* **EXERCISE DESCRIPTION**
What lines in the entries below contain the word "plus"? Copy all of them.

··········

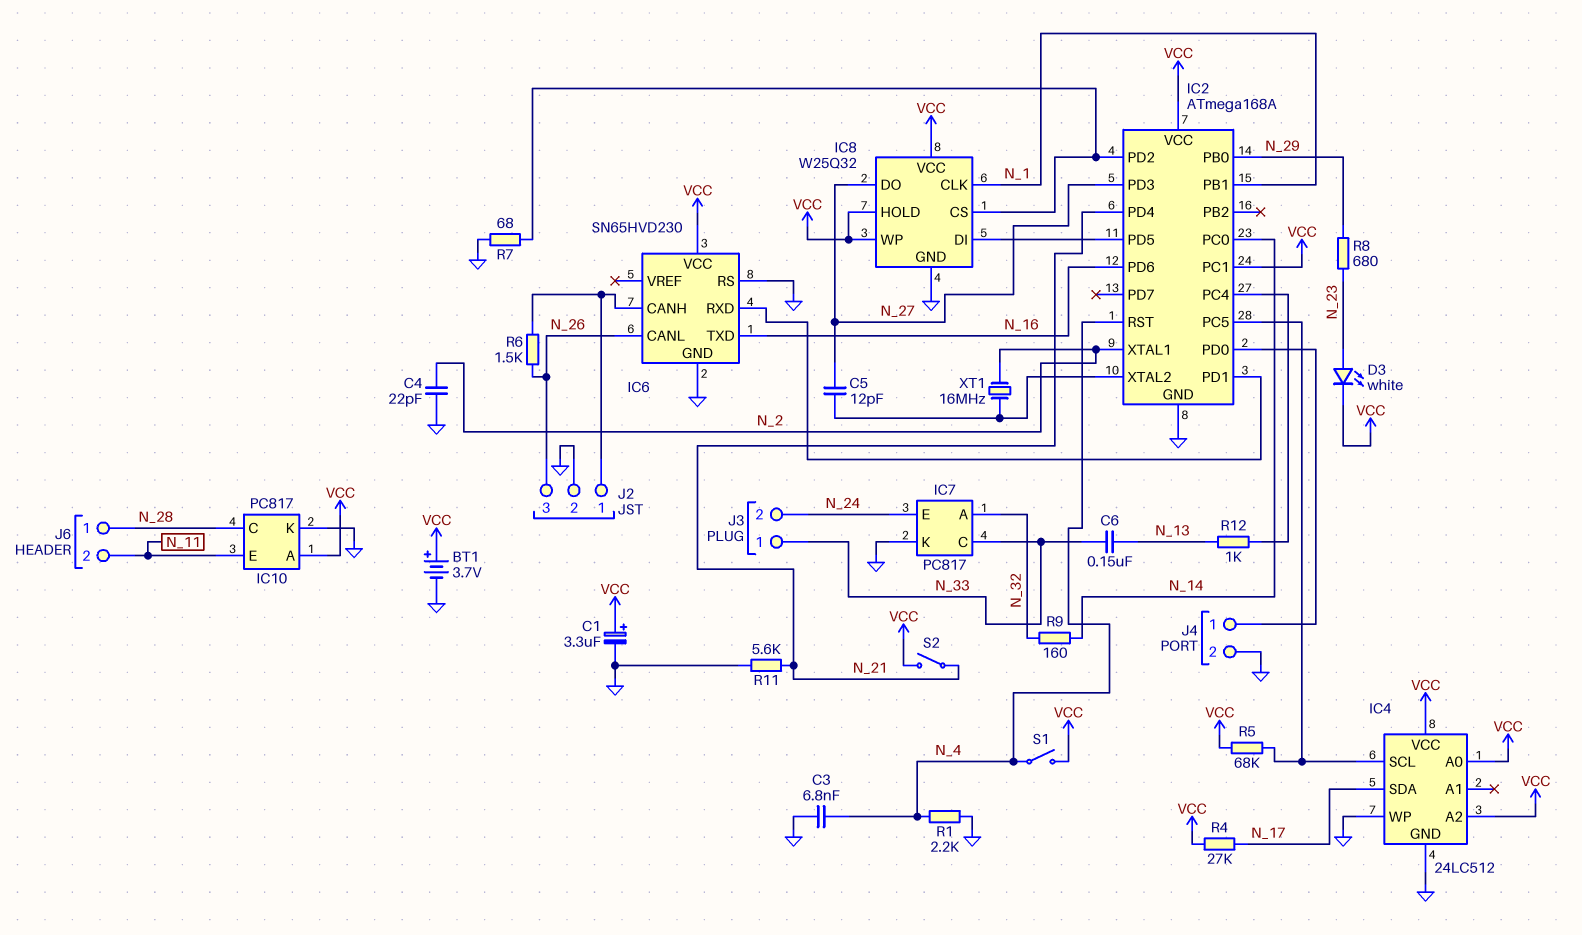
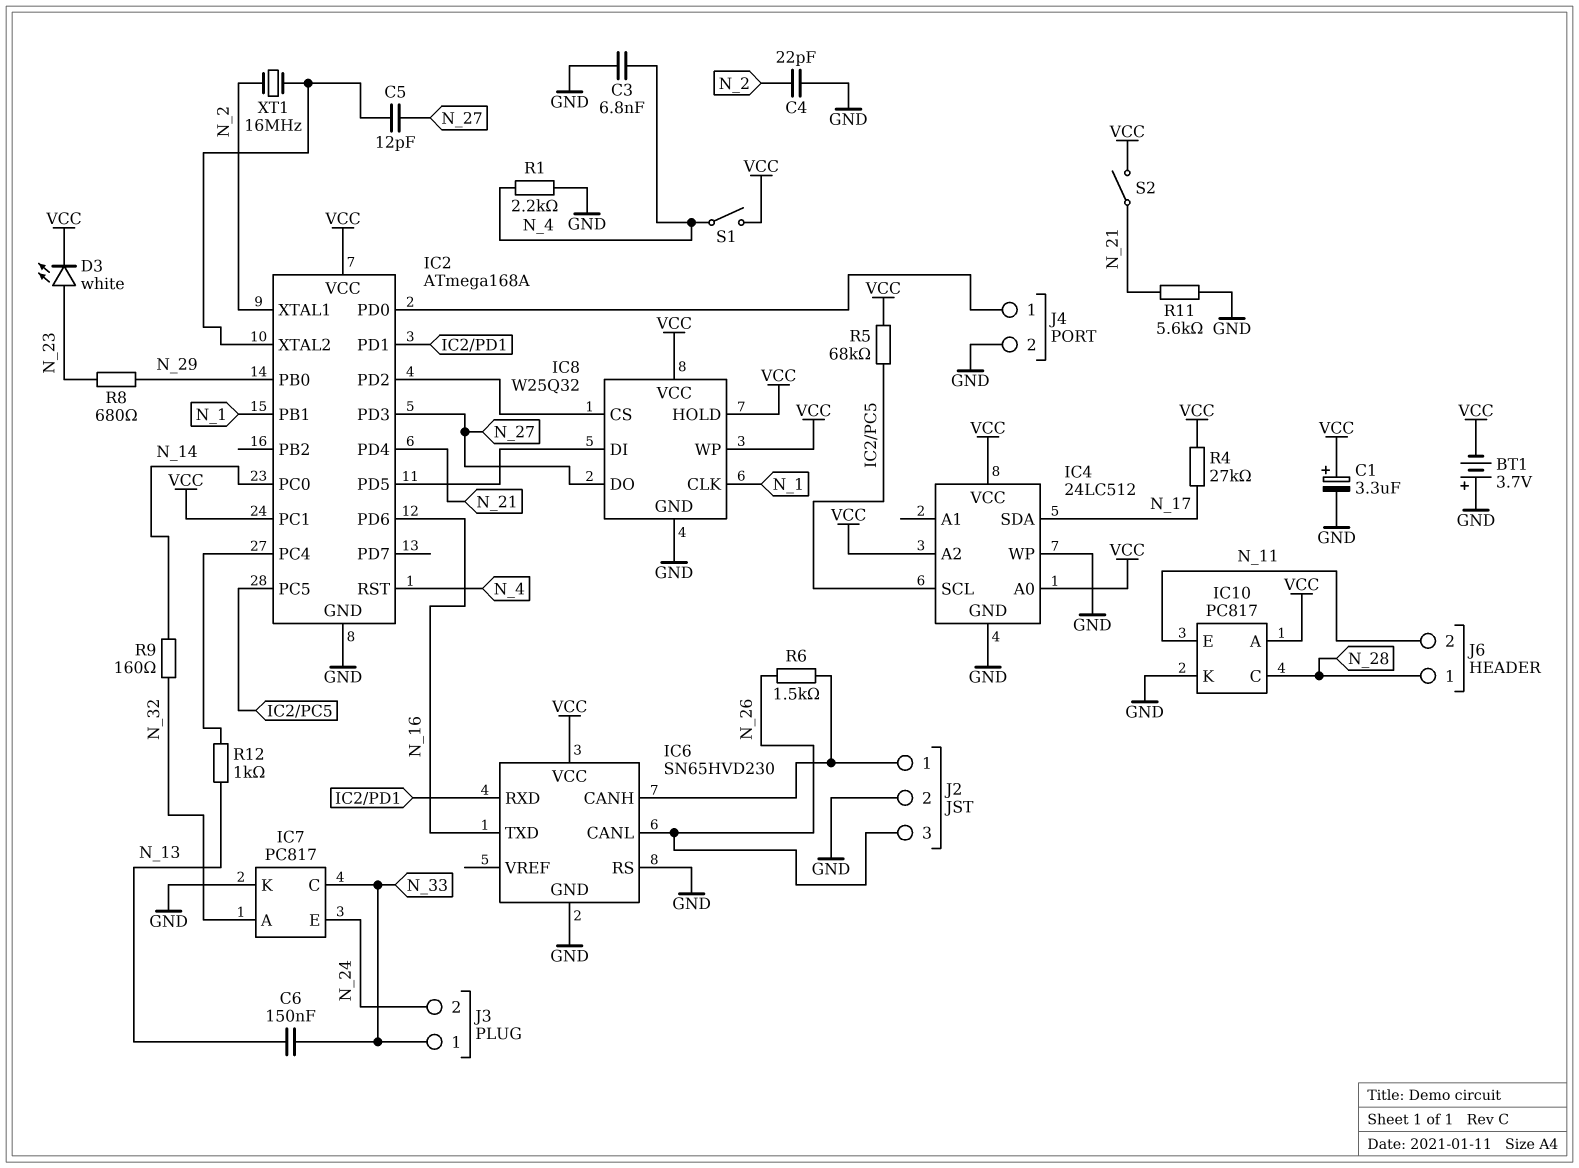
BT1: 3.7V (plus VCC, minus GND) -> 3.7V (plus GND, minus VCC)
R7: 68 (GND, IC2/PD2) -> none

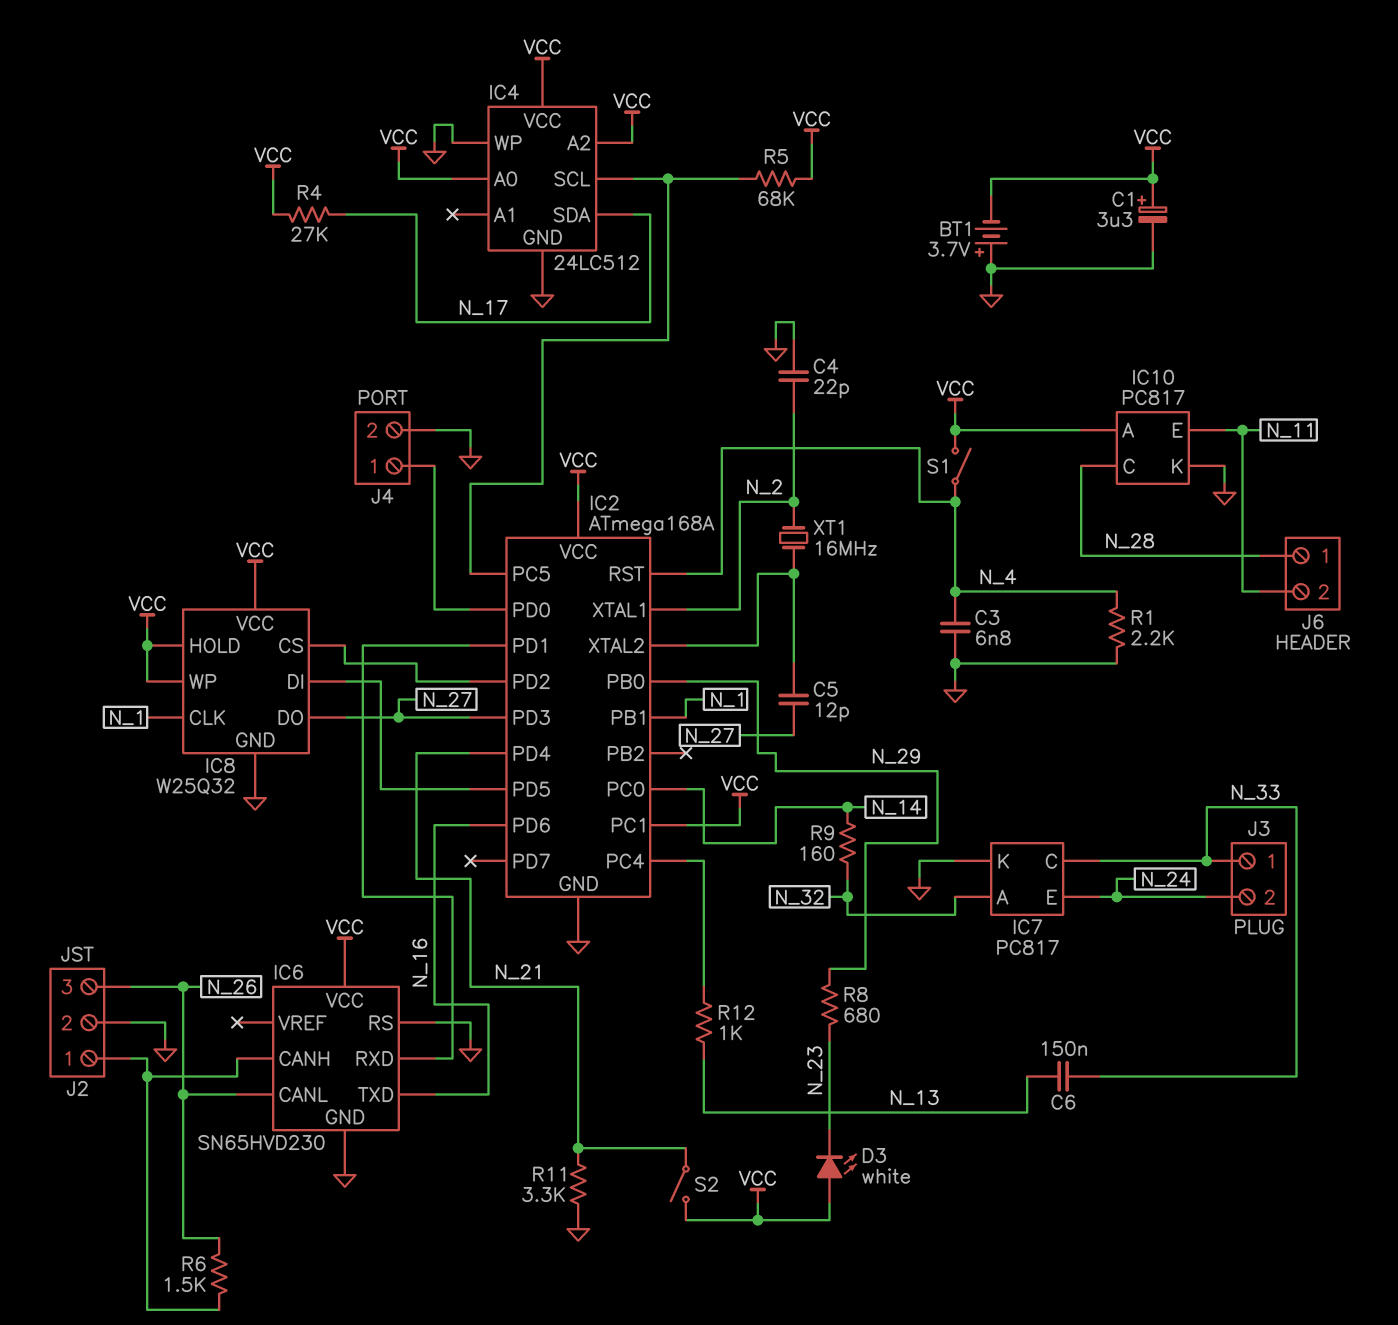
D3: LED white (A N_23, K VCC) -> LED white (A VCC, K N_23)
R11: 5.6k (GND, N_21) -> 3.3k (GND, N_21)

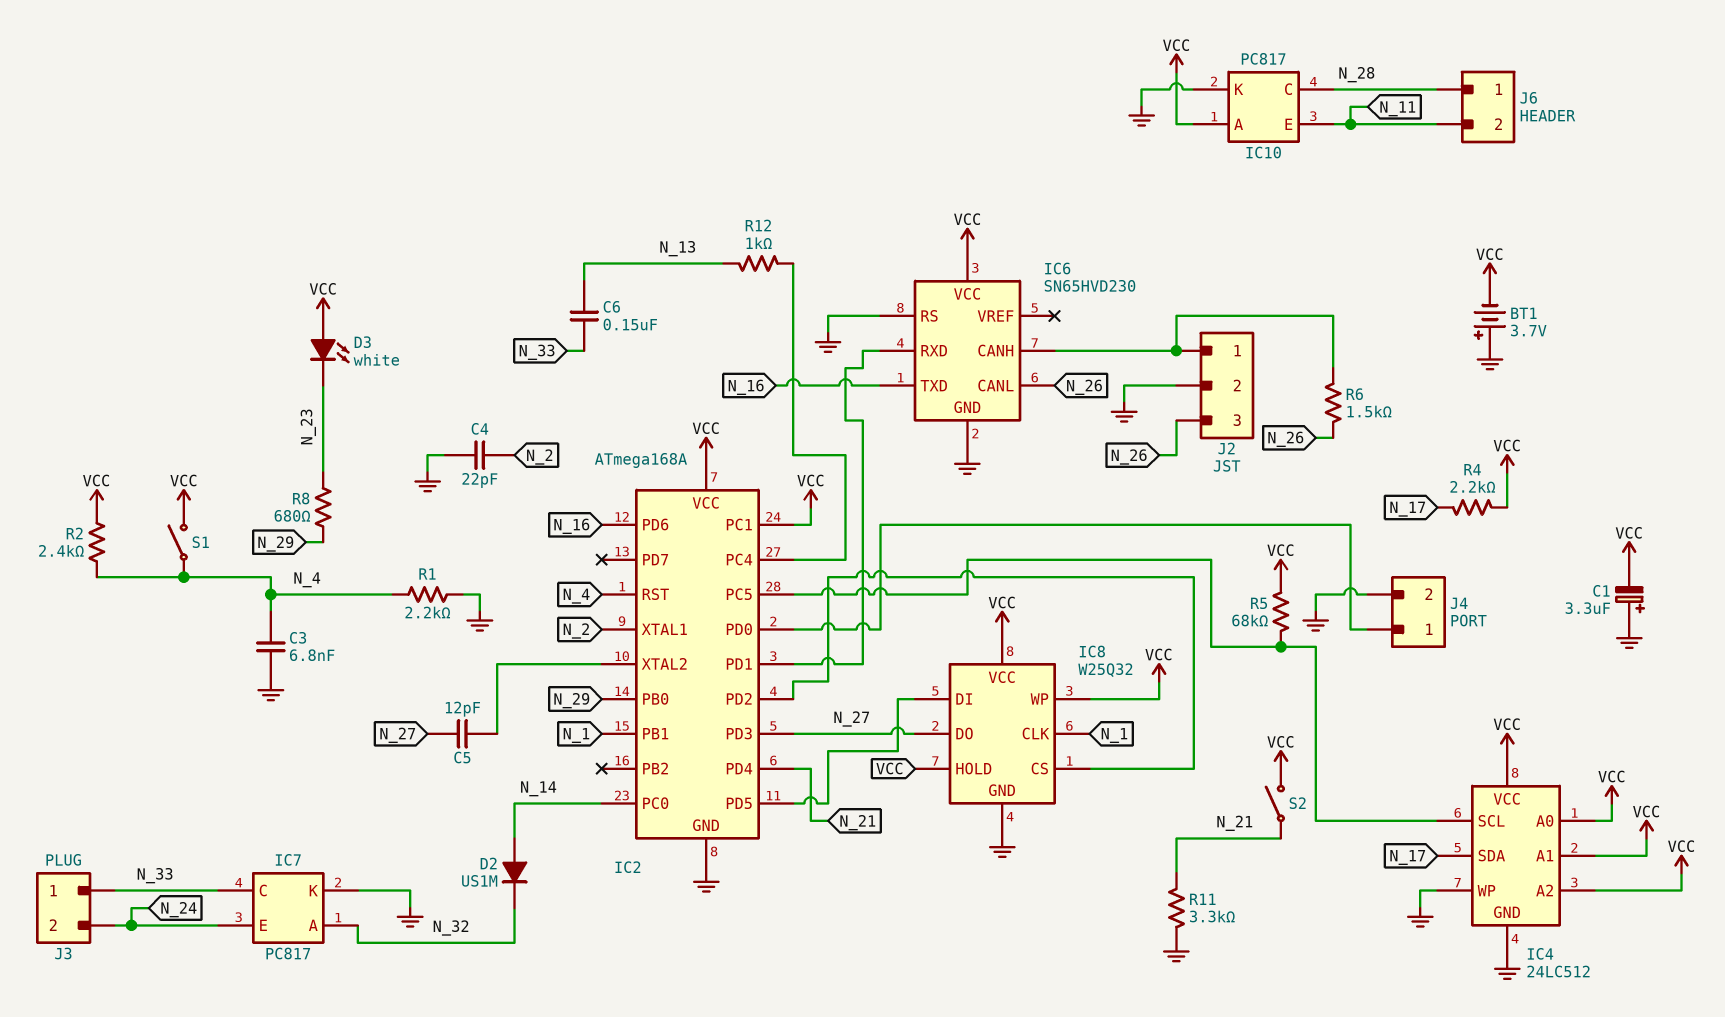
C1: 3.3uF (plus VCC, minus GND) -> 3.3uF (plus GND, minus VCC)
D2: none -> diode US1M (A N_14, K N_32)
IC4 pin A1: none -> VCC
R2: none -> 2.4k (N_4, VCC)
R4: 27k (N_17, VCC) -> 2.2k (N_17, VCC)
R9: 160 (N_14, N_32) -> none
XT1: 16MHz (IC2/XTAL2, N_2) -> none

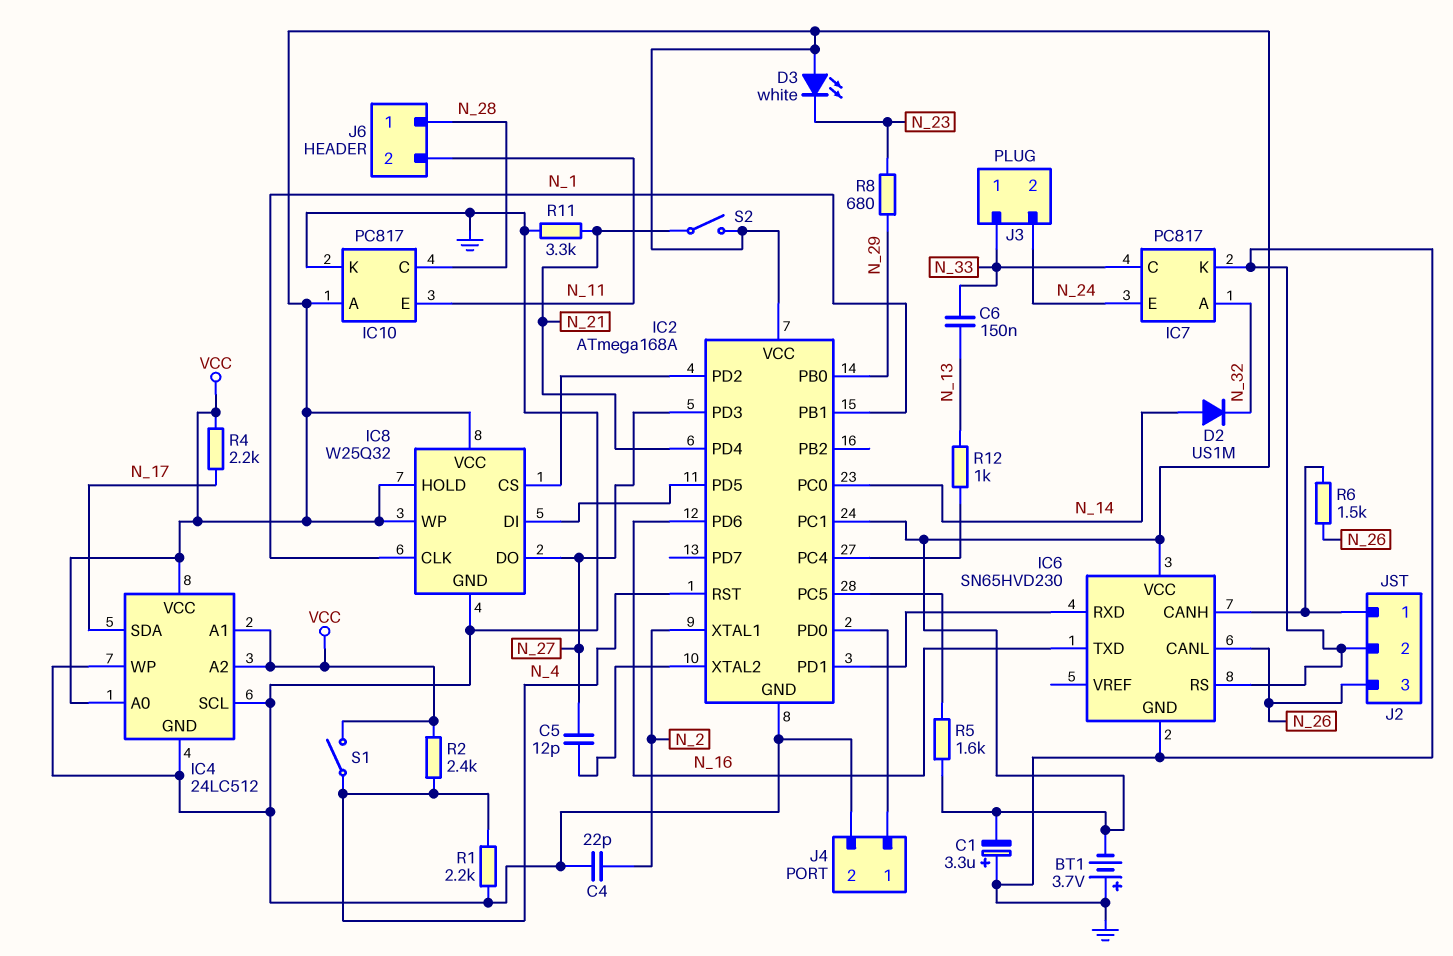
C3: 6.8nF (GND, N_4) -> none
IC4 pin SCL: IC2/PC5 -> GND
R5: 68k (IC2/PC5, VCC) -> 1.6k (IC2/PC5, VCC)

··········

* **EXERCISE RESPONSE**
BT1: 3.7V (plus VCC, minus GND) -> 3.7V (plus GND, minus VCC)
C1: 3.3uF (plus VCC, minus GND) -> 3.3uF (plus GND, minus VCC)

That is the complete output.